* _Data under study_:
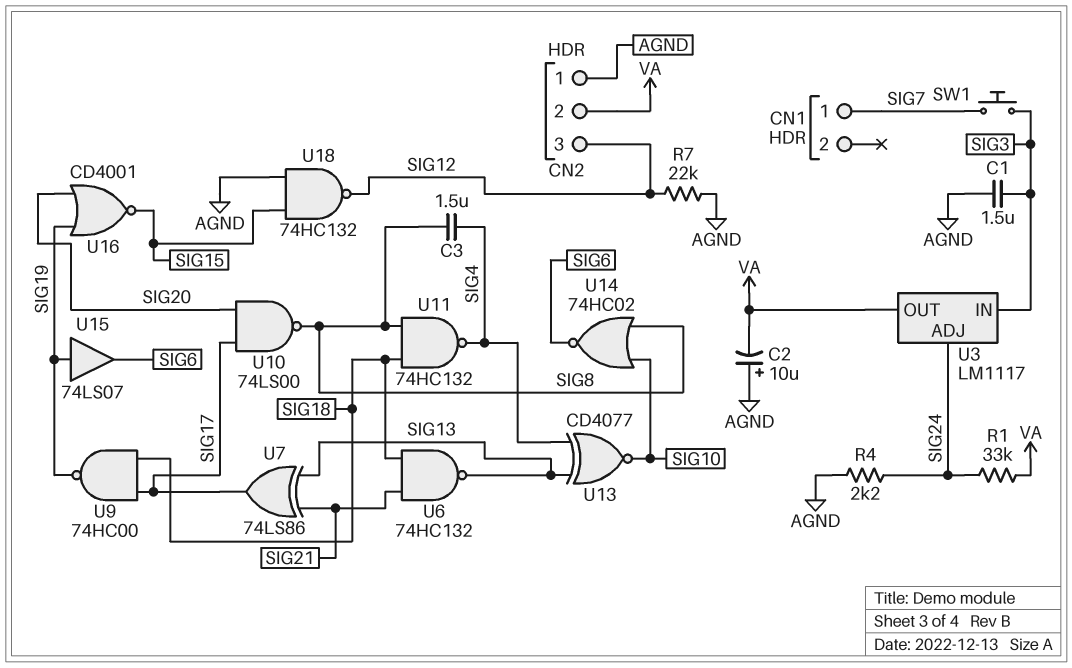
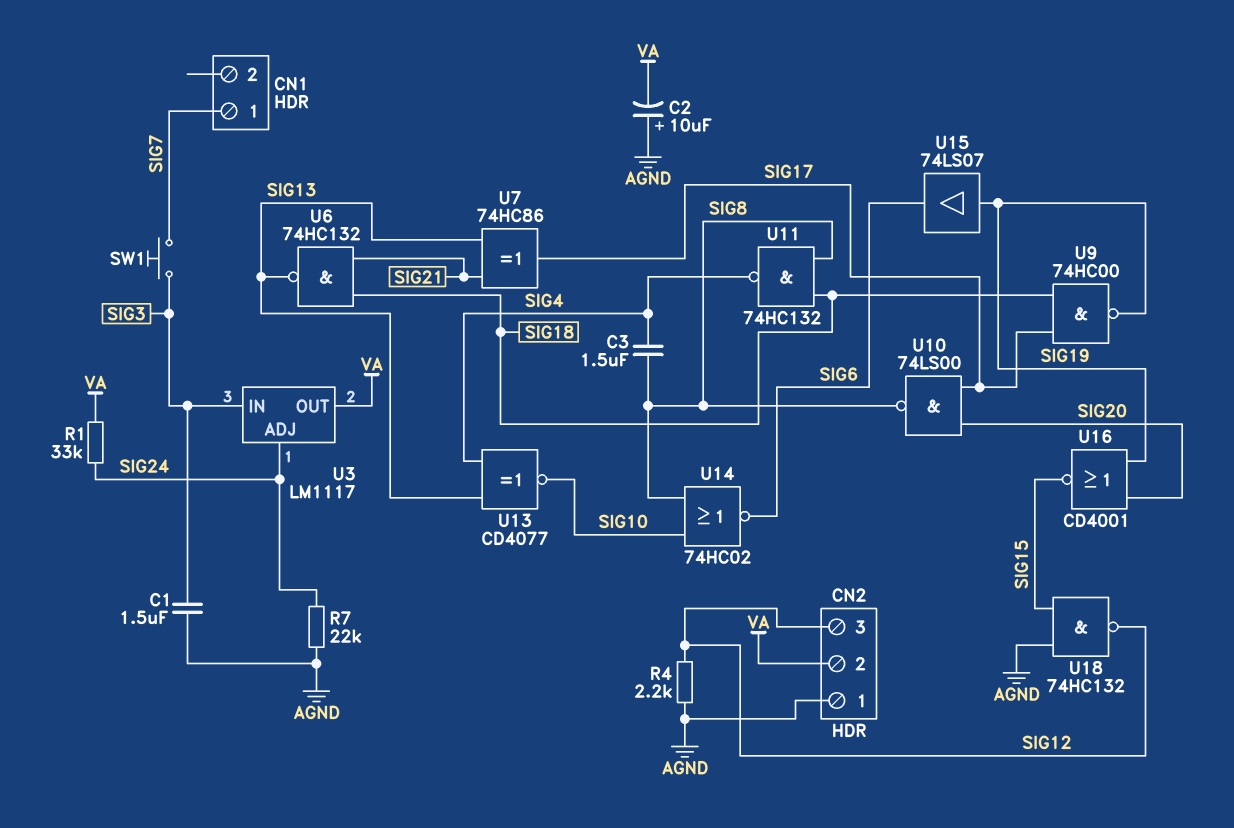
R4: 2.2k (AGND, SIG24) -> 2.2k (AGND, SIG12)
R7: 22k (AGND, SIG12) -> 22k (AGND, SIG24)
U7: XOR 74LS86 (in SIG13, in SIG21, out SIG17) -> XOR 74HC86 (in SIG13, in SIG21, out SIG17)

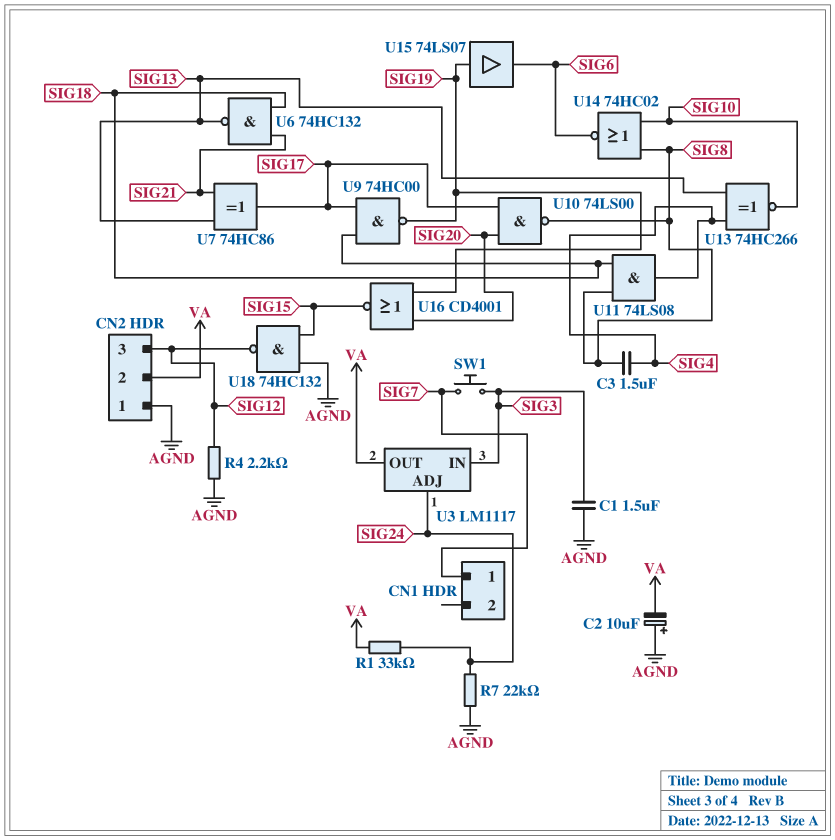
U11: NAND 74HC132 (in SIG8, in SIG18, out SIG4) -> AND 74LS08 (in SIG8, in SIG18, out SIG4)
U13: XNOR CD4077 (in SIG4, in SIG13, out SIG10) -> XNOR 74HC266 (in SIG4, in SIG13, out SIG10)

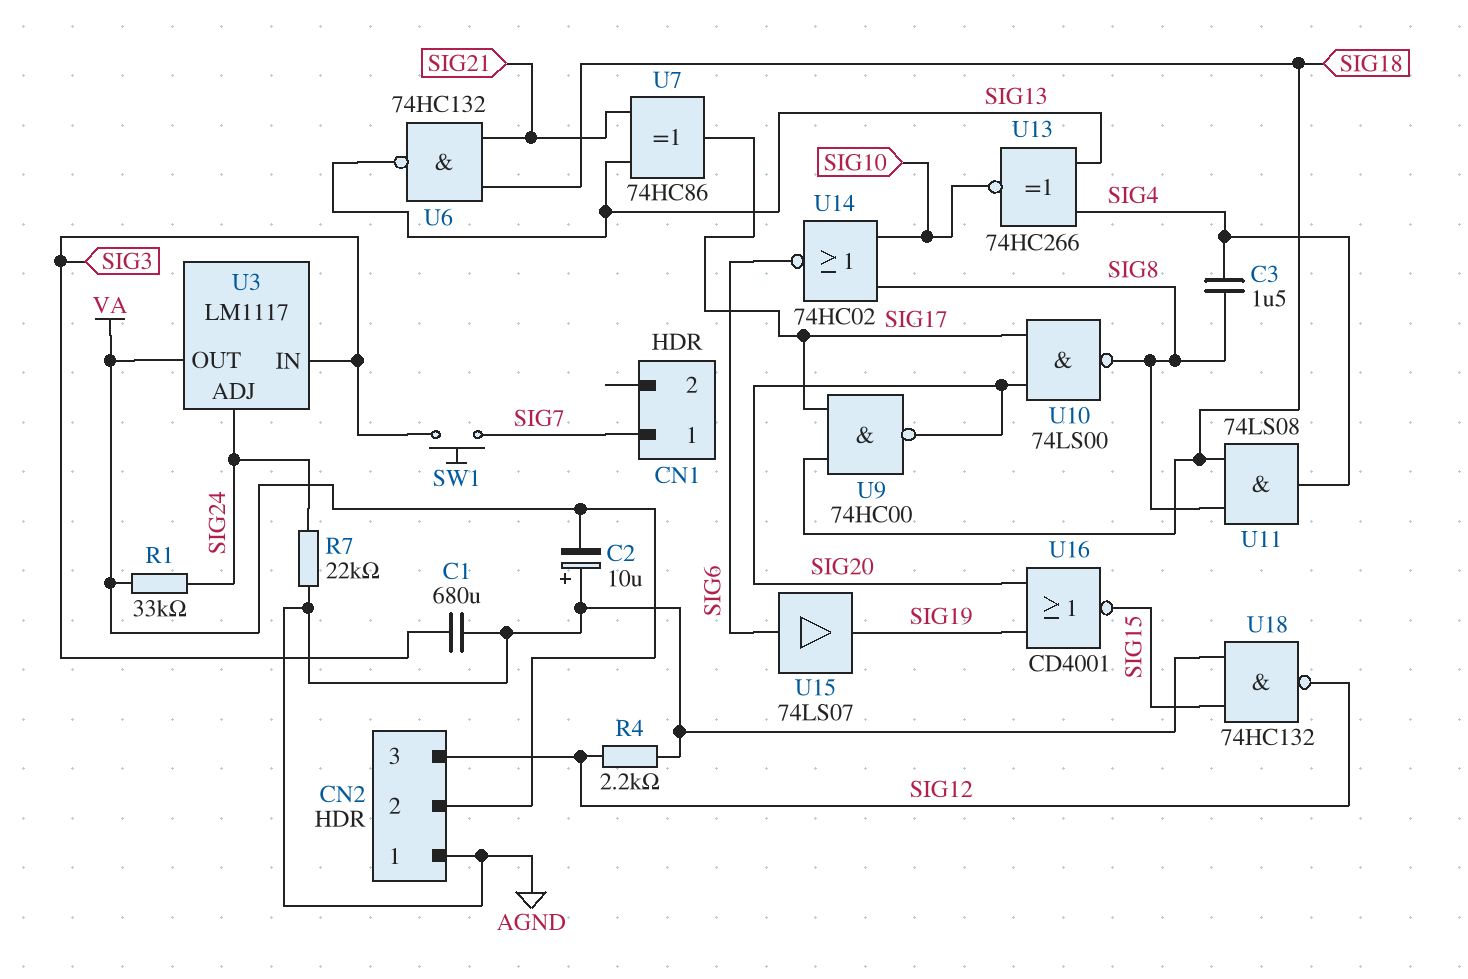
C1: 1.5uF (AGND, SIG3) -> 680uF (AGND, SIG3)
U9: NAND 74HC00 (in SIG17, in SIG18, out SIG19) -> NAND 74HC00 (in SIG17, in SIG18, out SIG20)
U15: buffer 74LS07 (in SIG19, out SIG6) -> buffer 74LS07 (in SIG6, out SIG19)

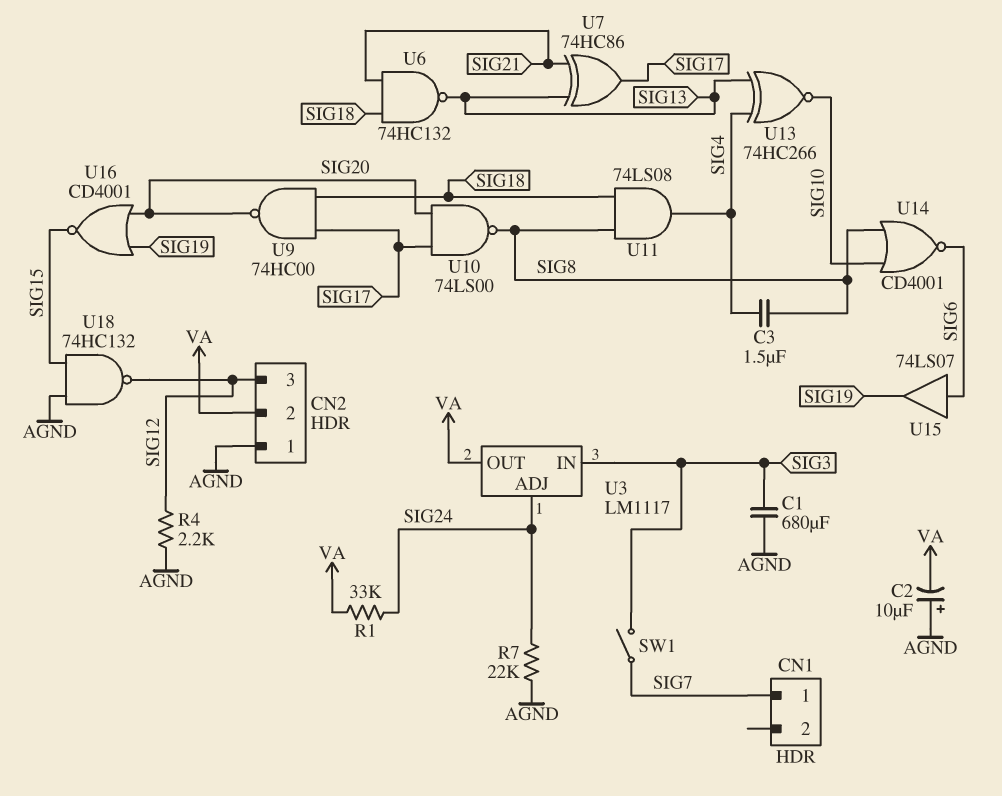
SW1: button (SIG3, SIG7) -> switch (SIG3, SIG7)
U14: NOR 74HC02 (in SIG8, in SIG10, out SIG6) -> NOR CD4001 (in SIG8, in SIG10, out SIG6)

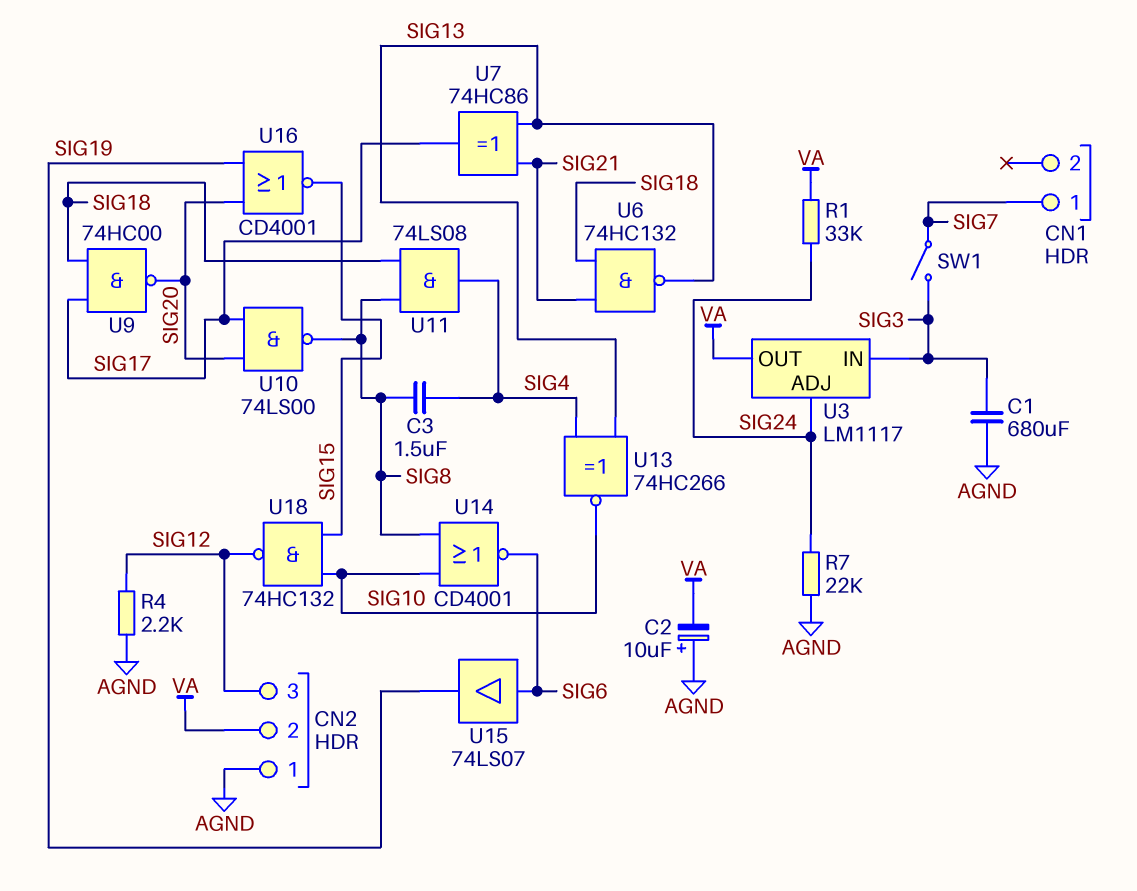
U18: NAND 74HC132 (in AGND, in SIG15, out SIG12) -> NAND 74HC132 (in SIG10, in SIG15, out SIG12)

* _Task instructions_: Restate the preceding entries in full, word for word, with the pictures removed.

* _Your response_:
R4: 2.2k (AGND, SIG24) -> 2.2k (AGND, SIG12)
R7: 22k (AGND, SIG12) -> 22k (AGND, SIG24)
U7: XOR 74LS86 (in SIG13, in SIG21, out SIG17) -> XOR 74HC86 (in SIG13, in SIG21, out SIG17)

U11: NAND 74HC132 (in SIG8, in SIG18, out SIG4) -> AND 74LS08 (in SIG8, in SIG18, out SIG4)
U13: XNOR CD4077 (in SIG4, in SIG13, out SIG10) -> XNOR 74HC266 (in SIG4, in SIG13, out SIG10)

C1: 1.5uF (AGND, SIG3) -> 680uF (AGND, SIG3)
U9: NAND 74HC00 (in SIG17, in SIG18, out SIG19) -> NAND 74HC00 (in SIG17, in SIG18, out SIG20)
U15: buffer 74LS07 (in SIG19, out SIG6) -> buffer 74LS07 (in SIG6, out SIG19)

SW1: button (SIG3, SIG7) -> switch (SIG3, SIG7)
U14: NOR 74HC02 (in SIG8, in SIG10, out SIG6) -> NOR CD4001 (in SIG8, in SIG10, out SIG6)

U18: NAND 74HC132 (in AGND, in SIG15, out SIG12) -> NAND 74HC132 (in SIG10, in SIG15, out SIG12)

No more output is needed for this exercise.